# WHAT THE EXERCISE ASKS
Reproduce exactly the lines from the one containing "J1 pin 1: AC1 -> GND" through the last line of the data, both ends included.

[Detected change data]
[Start of section]
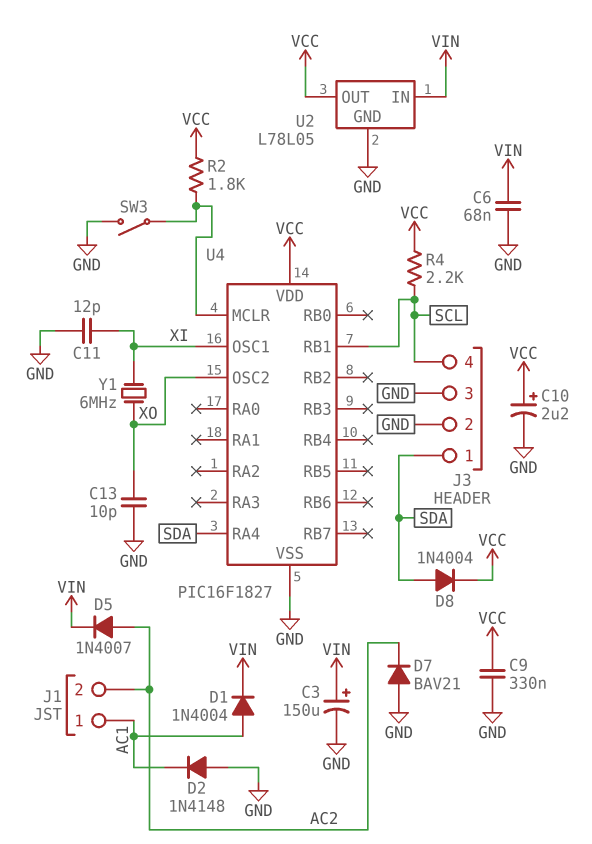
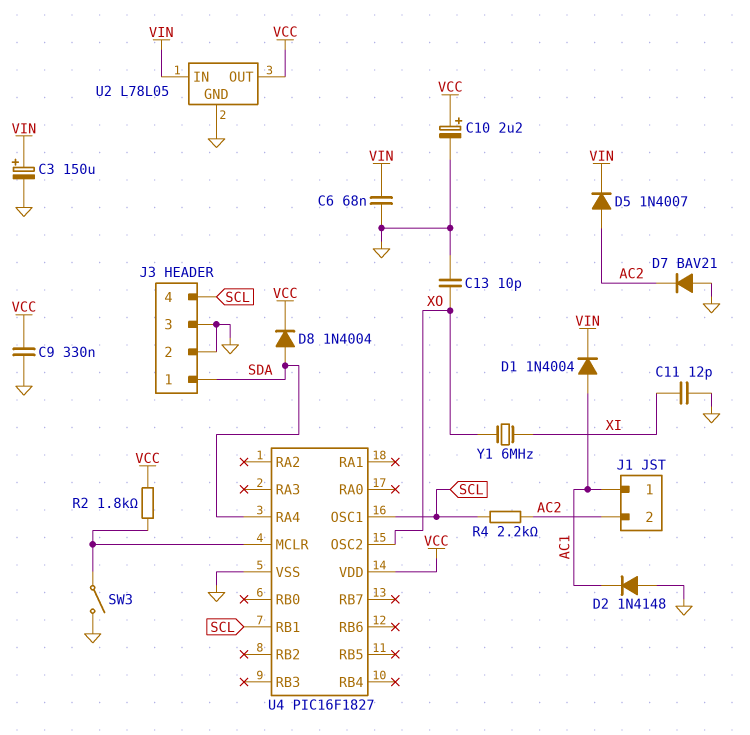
R4: 2.2k (SCL, VCC) -> 2.2k (AC2, SCL)
U4 pin OSC1: XI -> SCL

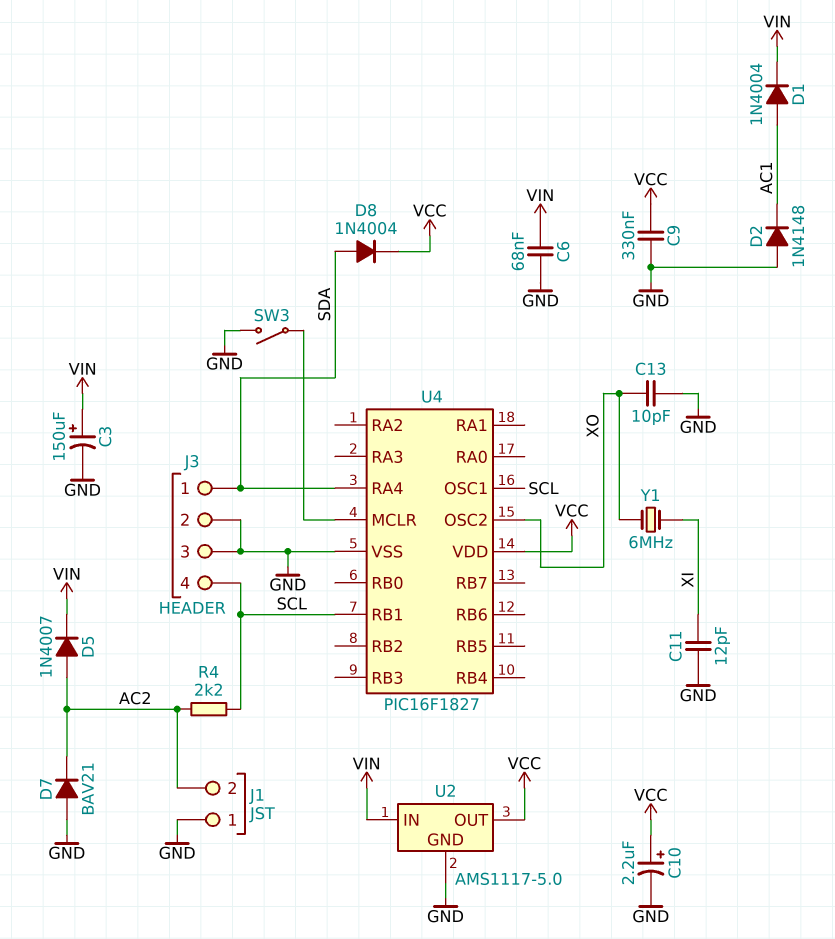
J1 pin 1: AC1 -> GND
R2: 1.8k (U4/MCLR, VCC) -> none
U2: L78L05 -> AMS1117-5.0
[End of section]
# SOLUTION
J1 pin 1: AC1 -> GND
R2: 1.8k (U4/MCLR, VCC) -> none
U2: L78L05 -> AMS1117-5.0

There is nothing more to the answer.